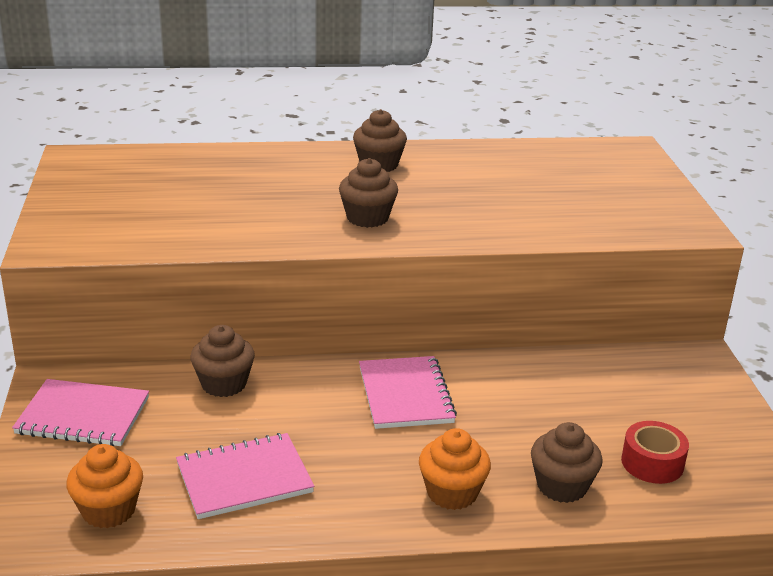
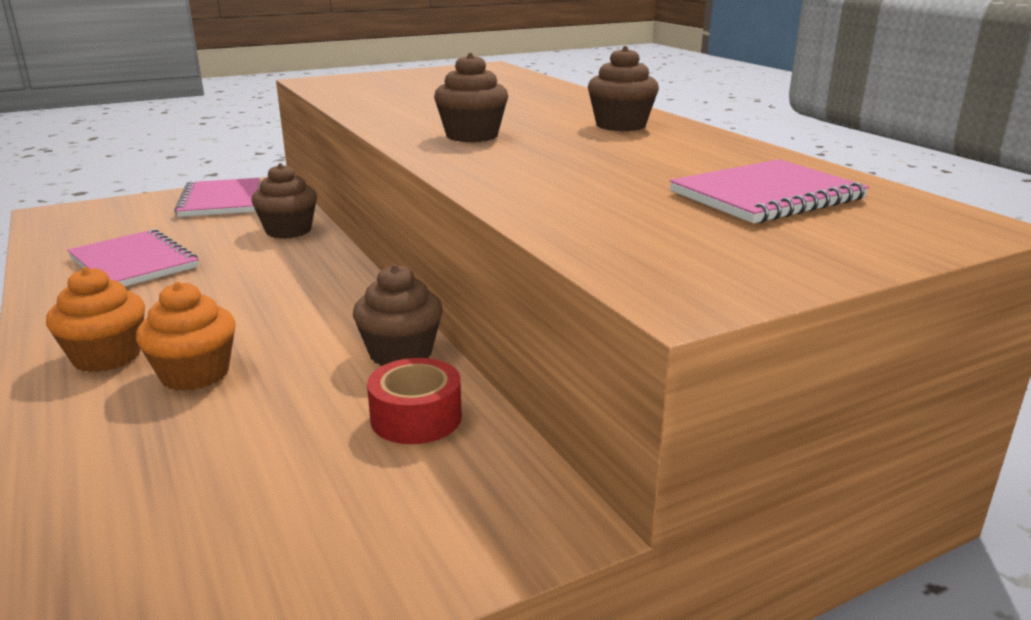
camera: 70 degrees right, 5 degrees down
orange cupcake [66,444,143,528] -> orange cupcake moved to [136,282,236,391]
pink notebook [359,356,457,429] -> pink notebook moved to [670,159,869,223]
brown cupcake [531,422,603,503] -> brown cupcake moved to [353,264,443,366]
red tape [621,421,689,484] -> red tape moved to [367,358,462,444]

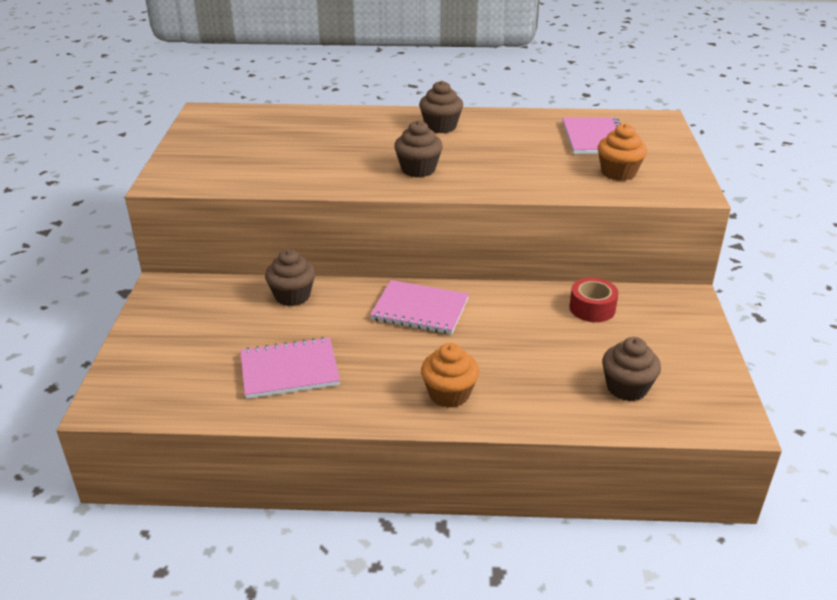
camera: 60 degrees left, 10 degrees up
orange cupcake [136,282,236,391] -> orange cupcake moved to [598,123,647,181]
pink notebook [174,178,260,217] -> pink notebook moved to [370,280,469,334]
brown cupcake [353,264,443,366] -> brown cupcake moved to [602,337,661,401]

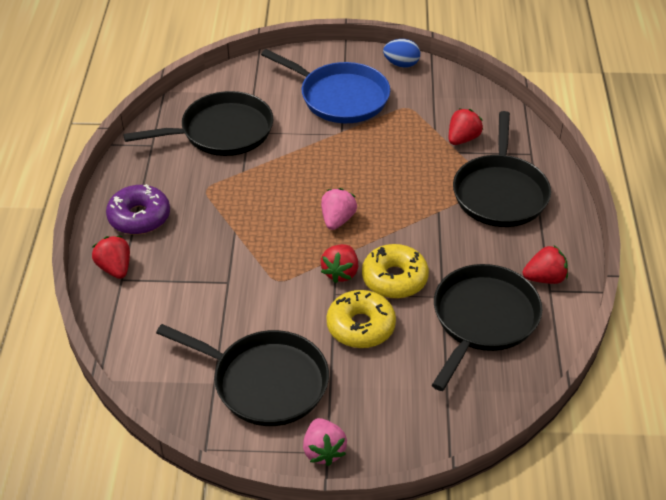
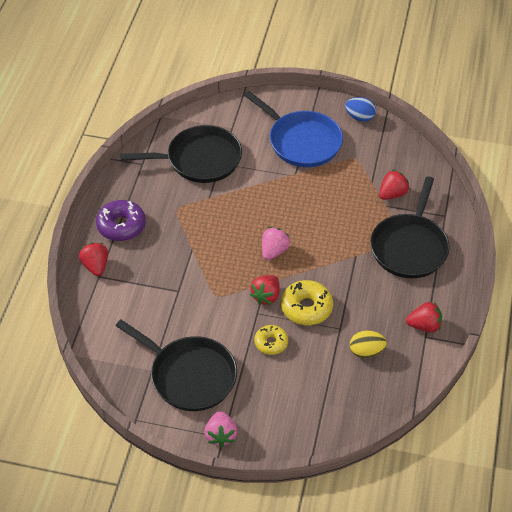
camera: 10 degrees right, 5 degrees up
yellow donut [326,290,396,348] -> yellow donut [254,325,288,355], size x0.64
black pan [432,264,542,391] -> yellow egg [350,331,387,358]

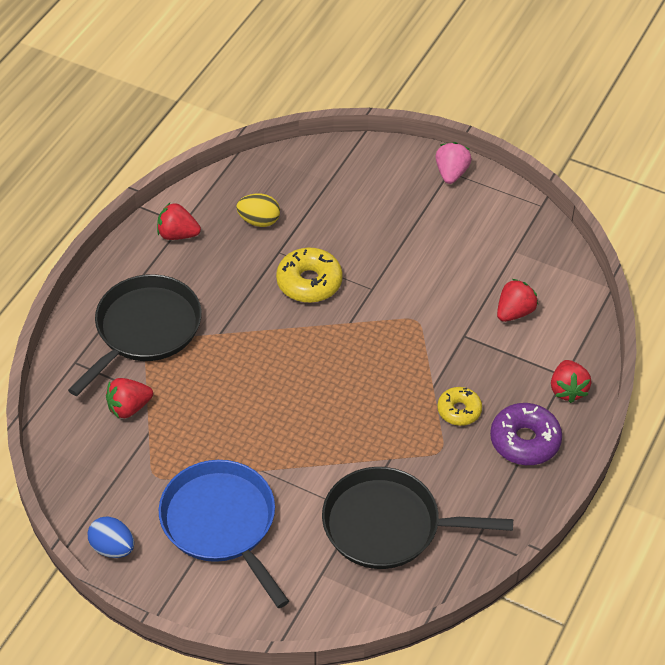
camera: 165 degrees left, 0 degrees up
black pan [115,320,237,411] -> none
red strawberry [250,275,279,305] -> red strawberry moved to [497,279,538,322]
yellow donut [254,325,288,355] -> yellow donut moved to [437,387,482,426]
pink strawberry [262,227,290,260] -> none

= = = = =

### What to produce
The expected output is exactly the lines of the listing above between the line holding "orange cupcake [66,444,143,528]" and the line holding "brown cupcake [531,422,603,503]", inclusive.

### Written answer
orange cupcake [66,444,143,528] -> orange cupcake moved to [136,282,236,391]
pink notebook [359,356,457,429] -> pink notebook moved to [670,159,869,223]
brown cupcake [531,422,603,503] -> brown cupcake moved to [353,264,443,366]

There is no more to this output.